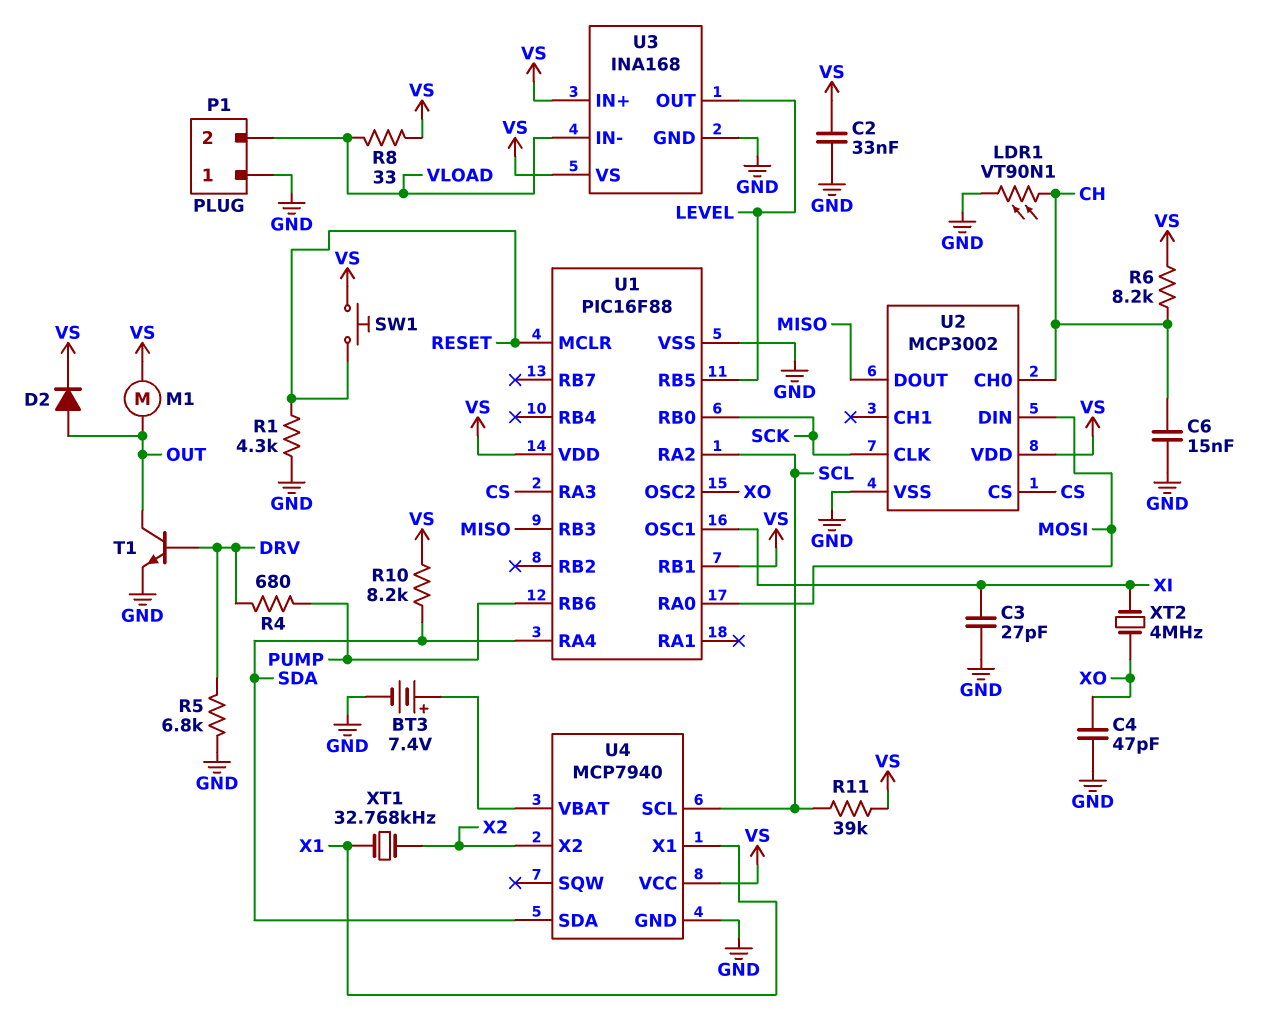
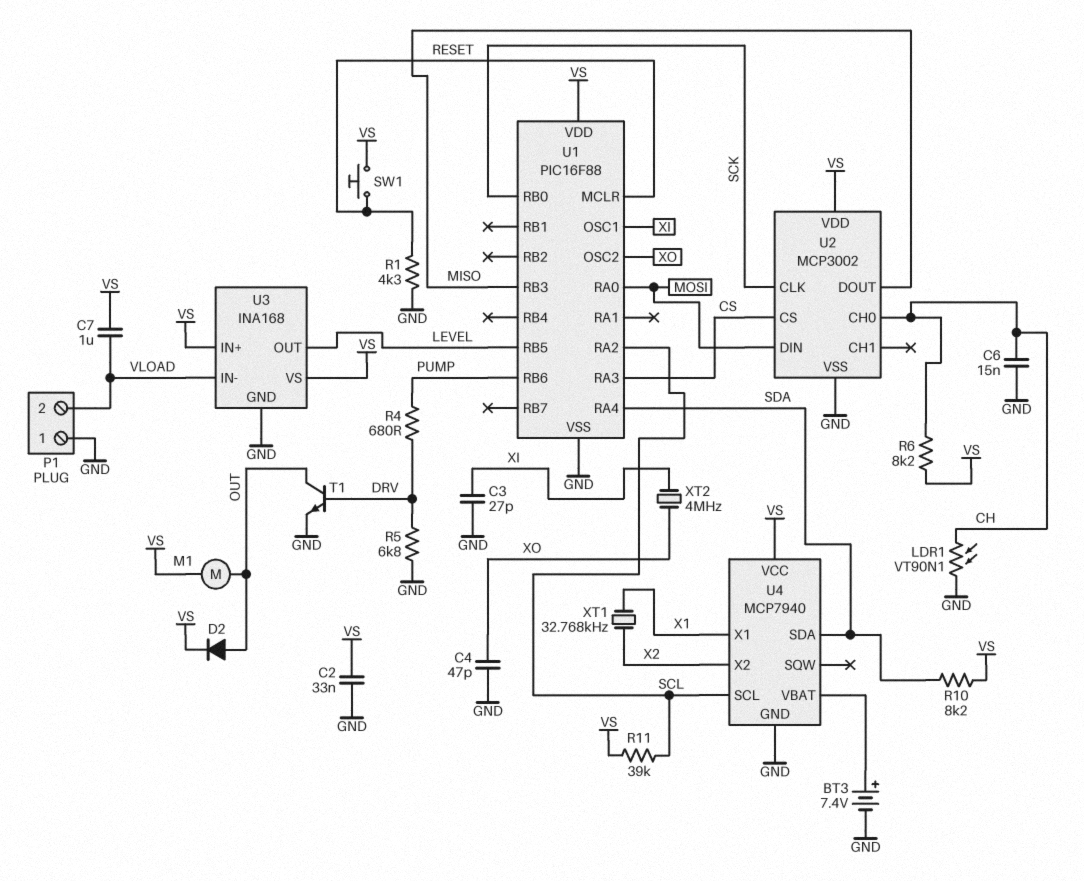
C7: none -> 1uF (VLOAD, VS)
R8: 33 (VLOAD, VS) -> none
U1 pin RB1: VS -> none

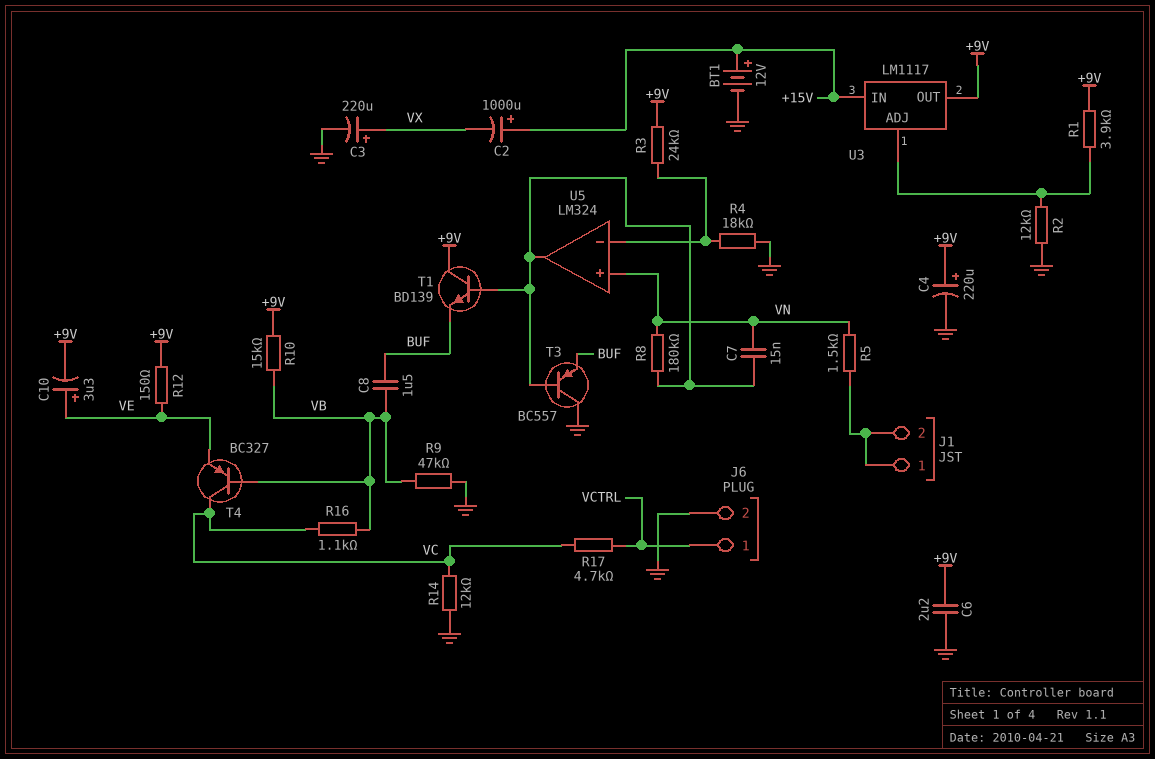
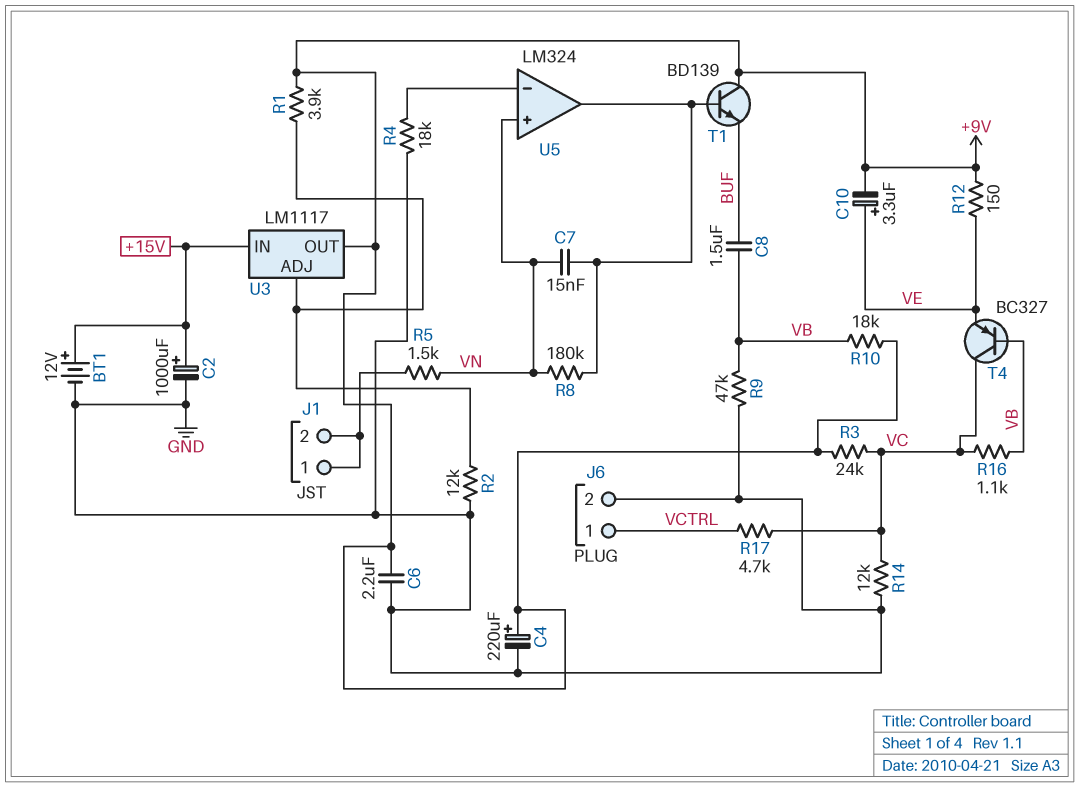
C2: 1000uF (plus +15V, minus VX) -> 1000uF (plus +15V, minus GND)
C3: 220uF (plus VX, minus GND) -> none
R3: 24k (+9V, U5/in-) -> 24k (+9V, VC)
R10: 15k (+9V, VB) -> 18k (+9V, VB)
T3: PNP BC557 (B U5/out, C GND, E BUF) -> none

Work order:
Each line of the material that has the word "minus" belongs in the answer.

Solution:
C2: 1000uF (plus +15V, minus VX) -> 1000uF (plus +15V, minus GND)
C3: 220uF (plus VX, minus GND) -> none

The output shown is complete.